[Start of section]

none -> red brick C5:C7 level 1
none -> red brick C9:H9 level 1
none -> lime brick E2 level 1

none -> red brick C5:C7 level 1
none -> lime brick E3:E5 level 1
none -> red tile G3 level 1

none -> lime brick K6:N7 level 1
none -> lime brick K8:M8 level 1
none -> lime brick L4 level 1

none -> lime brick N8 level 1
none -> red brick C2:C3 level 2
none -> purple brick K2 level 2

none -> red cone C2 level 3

[End of section]

**What you are asked to do**
Give back every line above, unchanged.

**Response below**
none -> red brick C5:C7 level 1
none -> red brick C9:H9 level 1
none -> lime brick E2 level 1

none -> red brick C5:C7 level 1
none -> lime brick E3:E5 level 1
none -> red tile G3 level 1

none -> lime brick K6:N7 level 1
none -> lime brick K8:M8 level 1
none -> lime brick L4 level 1

none -> lime brick N8 level 1
none -> red brick C2:C3 level 2
none -> purple brick K2 level 2

none -> red cone C2 level 3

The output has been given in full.